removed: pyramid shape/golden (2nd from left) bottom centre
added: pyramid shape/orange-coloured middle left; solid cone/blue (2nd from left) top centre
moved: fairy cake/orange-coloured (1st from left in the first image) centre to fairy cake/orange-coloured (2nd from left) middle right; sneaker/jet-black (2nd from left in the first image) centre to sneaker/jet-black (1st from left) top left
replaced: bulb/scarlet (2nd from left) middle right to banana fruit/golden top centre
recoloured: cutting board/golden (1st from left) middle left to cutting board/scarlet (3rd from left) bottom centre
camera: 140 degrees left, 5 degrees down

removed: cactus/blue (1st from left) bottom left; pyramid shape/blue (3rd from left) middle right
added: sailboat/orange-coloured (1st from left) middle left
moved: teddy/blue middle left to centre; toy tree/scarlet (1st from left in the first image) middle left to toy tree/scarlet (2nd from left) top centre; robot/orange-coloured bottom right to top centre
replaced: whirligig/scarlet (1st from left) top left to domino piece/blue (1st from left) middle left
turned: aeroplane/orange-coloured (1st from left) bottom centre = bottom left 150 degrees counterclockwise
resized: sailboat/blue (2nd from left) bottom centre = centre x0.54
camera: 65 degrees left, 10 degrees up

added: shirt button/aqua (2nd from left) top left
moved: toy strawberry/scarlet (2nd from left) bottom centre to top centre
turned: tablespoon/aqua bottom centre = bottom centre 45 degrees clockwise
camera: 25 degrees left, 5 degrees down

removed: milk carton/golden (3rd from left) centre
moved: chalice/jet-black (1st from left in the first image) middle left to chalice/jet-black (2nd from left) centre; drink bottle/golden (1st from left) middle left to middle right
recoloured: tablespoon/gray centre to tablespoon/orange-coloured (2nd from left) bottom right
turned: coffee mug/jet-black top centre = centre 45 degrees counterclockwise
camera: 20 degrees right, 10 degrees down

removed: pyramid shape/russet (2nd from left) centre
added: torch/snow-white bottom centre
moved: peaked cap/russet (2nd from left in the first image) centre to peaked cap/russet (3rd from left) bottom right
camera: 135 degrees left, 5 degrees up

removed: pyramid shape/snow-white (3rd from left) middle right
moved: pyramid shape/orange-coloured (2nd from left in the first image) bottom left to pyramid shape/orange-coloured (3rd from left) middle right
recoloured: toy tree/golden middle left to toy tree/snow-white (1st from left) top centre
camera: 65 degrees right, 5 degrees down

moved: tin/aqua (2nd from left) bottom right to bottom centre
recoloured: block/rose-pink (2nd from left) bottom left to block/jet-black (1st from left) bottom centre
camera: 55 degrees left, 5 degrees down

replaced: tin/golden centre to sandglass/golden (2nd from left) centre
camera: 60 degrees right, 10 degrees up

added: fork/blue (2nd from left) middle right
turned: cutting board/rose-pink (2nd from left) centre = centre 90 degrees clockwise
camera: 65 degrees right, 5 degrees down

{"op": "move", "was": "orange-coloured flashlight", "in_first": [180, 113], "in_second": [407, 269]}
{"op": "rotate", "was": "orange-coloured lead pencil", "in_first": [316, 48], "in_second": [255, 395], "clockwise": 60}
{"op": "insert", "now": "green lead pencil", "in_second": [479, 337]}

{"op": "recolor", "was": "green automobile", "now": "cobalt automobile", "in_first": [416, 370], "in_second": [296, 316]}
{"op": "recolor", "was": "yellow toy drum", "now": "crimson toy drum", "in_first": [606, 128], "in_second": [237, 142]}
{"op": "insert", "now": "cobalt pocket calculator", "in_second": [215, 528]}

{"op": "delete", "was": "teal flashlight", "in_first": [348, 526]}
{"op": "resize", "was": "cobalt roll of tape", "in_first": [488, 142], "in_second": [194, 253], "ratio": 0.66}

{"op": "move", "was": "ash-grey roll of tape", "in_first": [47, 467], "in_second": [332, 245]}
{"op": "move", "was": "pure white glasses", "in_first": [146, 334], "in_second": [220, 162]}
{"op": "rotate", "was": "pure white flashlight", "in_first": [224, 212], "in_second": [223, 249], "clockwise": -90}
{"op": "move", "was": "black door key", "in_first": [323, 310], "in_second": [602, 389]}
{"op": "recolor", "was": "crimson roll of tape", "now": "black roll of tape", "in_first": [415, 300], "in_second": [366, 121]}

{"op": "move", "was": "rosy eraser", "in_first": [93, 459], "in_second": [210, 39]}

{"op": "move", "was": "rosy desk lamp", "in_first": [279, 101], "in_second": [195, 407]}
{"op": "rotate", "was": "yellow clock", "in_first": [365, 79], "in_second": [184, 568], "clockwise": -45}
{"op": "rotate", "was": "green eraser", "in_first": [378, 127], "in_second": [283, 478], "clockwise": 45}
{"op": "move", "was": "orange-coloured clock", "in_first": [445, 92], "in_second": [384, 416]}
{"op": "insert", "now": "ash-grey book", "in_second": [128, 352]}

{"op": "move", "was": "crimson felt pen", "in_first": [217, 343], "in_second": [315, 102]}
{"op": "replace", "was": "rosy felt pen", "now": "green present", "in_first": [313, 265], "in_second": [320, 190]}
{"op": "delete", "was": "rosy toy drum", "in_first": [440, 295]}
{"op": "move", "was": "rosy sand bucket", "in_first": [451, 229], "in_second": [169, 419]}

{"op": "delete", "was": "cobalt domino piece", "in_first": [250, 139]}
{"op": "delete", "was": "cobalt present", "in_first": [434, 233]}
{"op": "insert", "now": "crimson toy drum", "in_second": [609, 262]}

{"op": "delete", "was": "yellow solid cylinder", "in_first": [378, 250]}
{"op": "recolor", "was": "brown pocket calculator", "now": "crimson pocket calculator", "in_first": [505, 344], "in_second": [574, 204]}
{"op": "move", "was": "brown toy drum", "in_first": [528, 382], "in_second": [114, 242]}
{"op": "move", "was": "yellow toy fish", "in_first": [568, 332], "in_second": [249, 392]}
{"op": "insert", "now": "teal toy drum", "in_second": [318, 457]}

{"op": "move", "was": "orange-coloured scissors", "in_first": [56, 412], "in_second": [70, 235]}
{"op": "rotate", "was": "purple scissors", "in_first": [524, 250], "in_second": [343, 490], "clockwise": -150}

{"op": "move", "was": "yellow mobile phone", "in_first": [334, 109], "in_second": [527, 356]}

» **Directions**:
Every line above should be printed again exactly as it stands.

» **Solution to this task**:
removed: pyramid shape/golden (2nd from left) bottom centre
added: pyramid shape/orange-coloured middle left; solid cone/blue (2nd from left) top centre
moved: fairy cake/orange-coloured (1st from left in the first image) centre to fairy cake/orange-coloured (2nd from left) middle right; sneaker/jet-black (2nd from left in the first image) centre to sneaker/jet-black (1st from left) top left
replaced: bulb/scarlet (2nd from left) middle right to banana fruit/golden top centre
recoloured: cutting board/golden (1st from left) middle left to cutting board/scarlet (3rd from left) bottom centre
camera: 140 degrees left, 5 degrees down

removed: cactus/blue (1st from left) bottom left; pyramid shape/blue (3rd from left) middle right
added: sailboat/orange-coloured (1st from left) middle left
moved: teddy/blue middle left to centre; toy tree/scarlet (1st from left in the first image) middle left to toy tree/scarlet (2nd from left) top centre; robot/orange-coloured bottom right to top centre
replaced: whirligig/scarlet (1st from left) top left to domino piece/blue (1st from left) middle left
turned: aeroplane/orange-coloured (1st from left) bottom centre = bottom left 150 degrees counterclockwise
resized: sailboat/blue (2nd from left) bottom centre = centre x0.54
camera: 65 degrees left, 10 degrees up

added: shirt button/aqua (2nd from left) top left
moved: toy strawberry/scarlet (2nd from left) bottom centre to top centre
turned: tablespoon/aqua bottom centre = bottom centre 45 degrees clockwise
camera: 25 degrees left, 5 degrees down

removed: milk carton/golden (3rd from left) centre
moved: chalice/jet-black (1st from left in the first image) middle left to chalice/jet-black (2nd from left) centre; drink bottle/golden (1st from left) middle left to middle right
recoloured: tablespoon/gray centre to tablespoon/orange-coloured (2nd from left) bottom right
turned: coffee mug/jet-black top centre = centre 45 degrees counterclockwise
camera: 20 degrees right, 10 degrees down

removed: pyramid shape/russet (2nd from left) centre
added: torch/snow-white bottom centre
moved: peaked cap/russet (2nd from left in the first image) centre to peaked cap/russet (3rd from left) bottom right
camera: 135 degrees left, 5 degrees up

removed: pyramid shape/snow-white (3rd from left) middle right
moved: pyramid shape/orange-coloured (2nd from left in the first image) bottom left to pyramid shape/orange-coloured (3rd from left) middle right
recoloured: toy tree/golden middle left to toy tree/snow-white (1st from left) top centre
camera: 65 degrees right, 5 degrees down

moved: tin/aqua (2nd from left) bottom right to bottom centre
recoloured: block/rose-pink (2nd from left) bottom left to block/jet-black (1st from left) bottom centre
camera: 55 degrees left, 5 degrees down

replaced: tin/golden centre to sandglass/golden (2nd from left) centre
camera: 60 degrees right, 10 degrees up

added: fork/blue (2nd from left) middle right
turned: cutting board/rose-pink (2nd from left) centre = centre 90 degrees clockwise
camera: 65 degrees right, 5 degrees down

{"op": "move", "was": "orange-coloured flashlight", "in_first": [180, 113], "in_second": [407, 269]}
{"op": "rotate", "was": "orange-coloured lead pencil", "in_first": [316, 48], "in_second": [255, 395], "clockwise": 60}
{"op": "insert", "now": "green lead pencil", "in_second": [479, 337]}

{"op": "recolor", "was": "green automobile", "now": "cobalt automobile", "in_first": [416, 370], "in_second": [296, 316]}
{"op": "recolor", "was": "yellow toy drum", "now": "crimson toy drum", "in_first": [606, 128], "in_second": [237, 142]}
{"op": "insert", "now": "cobalt pocket calculator", "in_second": [215, 528]}

{"op": "delete", "was": "teal flashlight", "in_first": [348, 526]}
{"op": "resize", "was": "cobalt roll of tape", "in_first": [488, 142], "in_second": [194, 253], "ratio": 0.66}

{"op": "move", "was": "ash-grey roll of tape", "in_first": [47, 467], "in_second": [332, 245]}
{"op": "move", "was": "pure white glasses", "in_first": [146, 334], "in_second": [220, 162]}
{"op": "rotate", "was": "pure white flashlight", "in_first": [224, 212], "in_second": [223, 249], "clockwise": -90}
{"op": "move", "was": "black door key", "in_first": [323, 310], "in_second": [602, 389]}
{"op": "recolor", "was": "crimson roll of tape", "now": "black roll of tape", "in_first": [415, 300], "in_second": [366, 121]}

{"op": "move", "was": "rosy eraser", "in_first": [93, 459], "in_second": [210, 39]}

{"op": "move", "was": "rosy desk lamp", "in_first": [279, 101], "in_second": [195, 407]}
{"op": "rotate", "was": "yellow clock", "in_first": [365, 79], "in_second": [184, 568], "clockwise": -45}
{"op": "rotate", "was": "green eraser", "in_first": [378, 127], "in_second": [283, 478], "clockwise": 45}
{"op": "move", "was": "orange-coloured clock", "in_first": [445, 92], "in_second": [384, 416]}
{"op": "insert", "now": "ash-grey book", "in_second": [128, 352]}

{"op": "move", "was": "crimson felt pen", "in_first": [217, 343], "in_second": [315, 102]}
{"op": "replace", "was": "rosy felt pen", "now": "green present", "in_first": [313, 265], "in_second": [320, 190]}
{"op": "delete", "was": "rosy toy drum", "in_first": [440, 295]}
{"op": "move", "was": "rosy sand bucket", "in_first": [451, 229], "in_second": [169, 419]}

{"op": "delete", "was": "cobalt domino piece", "in_first": [250, 139]}
{"op": "delete", "was": "cobalt present", "in_first": [434, 233]}
{"op": "insert", "now": "crimson toy drum", "in_second": [609, 262]}

{"op": "delete", "was": "yellow solid cylinder", "in_first": [378, 250]}
{"op": "recolor", "was": "brown pocket calculator", "now": "crimson pocket calculator", "in_first": [505, 344], "in_second": [574, 204]}
{"op": "move", "was": "brown toy drum", "in_first": [528, 382], "in_second": [114, 242]}
{"op": "move", "was": "yellow toy fish", "in_first": [568, 332], "in_second": [249, 392]}
{"op": "insert", "now": "teal toy drum", "in_second": [318, 457]}

{"op": "move", "was": "orange-coloured scissors", "in_first": [56, 412], "in_second": [70, 235]}
{"op": "rotate", "was": "purple scissors", "in_first": [524, 250], "in_second": [343, 490], "clockwise": -150}

{"op": "move", "was": "yellow mobile phone", "in_first": [334, 109], "in_second": [527, 356]}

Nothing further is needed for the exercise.